## [EXERCISE AIM]
Report the lines of the data below that contain the string "degrees".

## [RAW DATA]
════════
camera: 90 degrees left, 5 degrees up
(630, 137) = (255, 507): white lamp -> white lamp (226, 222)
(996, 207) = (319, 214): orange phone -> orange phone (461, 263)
════════
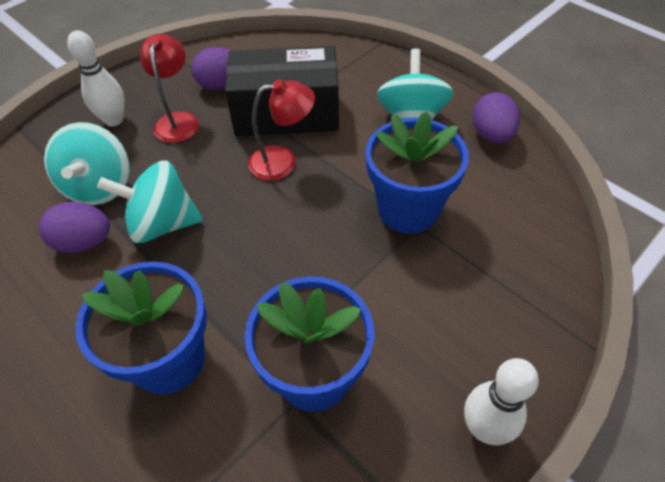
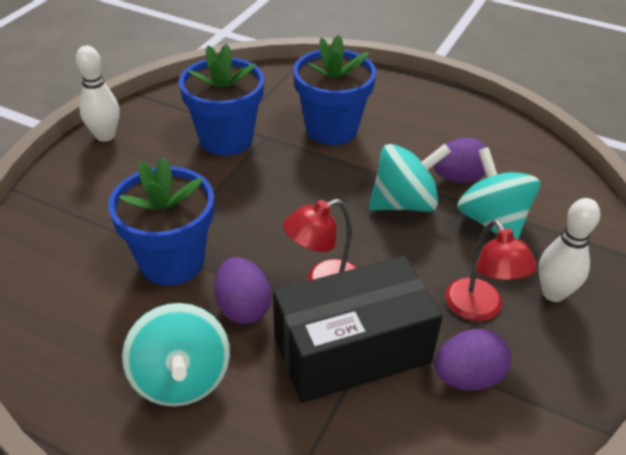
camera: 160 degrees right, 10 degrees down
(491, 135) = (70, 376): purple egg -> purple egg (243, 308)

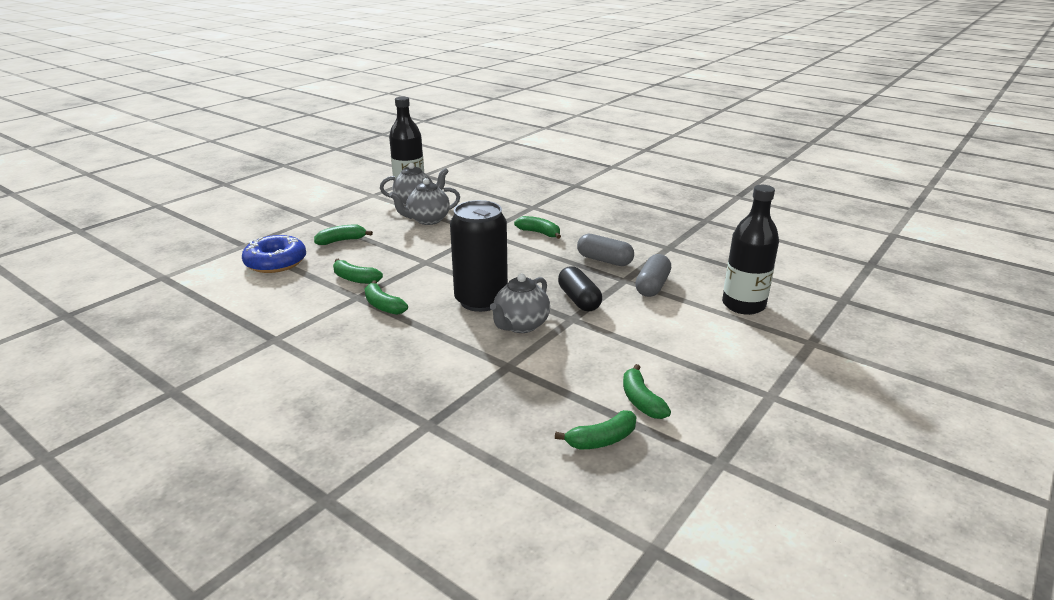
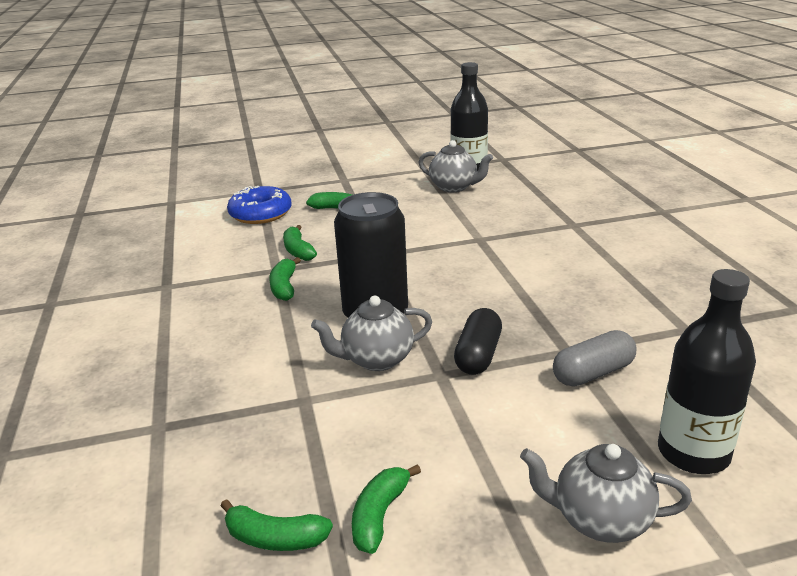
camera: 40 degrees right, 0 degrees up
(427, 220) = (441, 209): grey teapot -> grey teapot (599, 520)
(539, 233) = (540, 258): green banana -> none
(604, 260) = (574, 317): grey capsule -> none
════════
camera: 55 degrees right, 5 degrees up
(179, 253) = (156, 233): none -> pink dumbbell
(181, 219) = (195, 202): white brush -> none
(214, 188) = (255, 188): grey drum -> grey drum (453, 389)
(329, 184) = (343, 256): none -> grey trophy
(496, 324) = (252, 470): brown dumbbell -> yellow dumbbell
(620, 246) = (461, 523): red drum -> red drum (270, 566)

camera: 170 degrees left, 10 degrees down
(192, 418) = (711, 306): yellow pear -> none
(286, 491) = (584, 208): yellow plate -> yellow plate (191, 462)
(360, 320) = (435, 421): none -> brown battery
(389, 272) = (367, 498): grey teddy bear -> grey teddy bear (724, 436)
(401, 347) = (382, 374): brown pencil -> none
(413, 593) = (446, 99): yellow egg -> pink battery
════════
## [SOLUTION TO THIS PROBLEM]
camera: 90 degrees left, 5 degrees up
camera: 160 degrees right, 10 degrees down
camera: 40 degrees right, 0 degrees up
camera: 55 degrees right, 5 degrees up
camera: 170 degrees left, 10 degrees down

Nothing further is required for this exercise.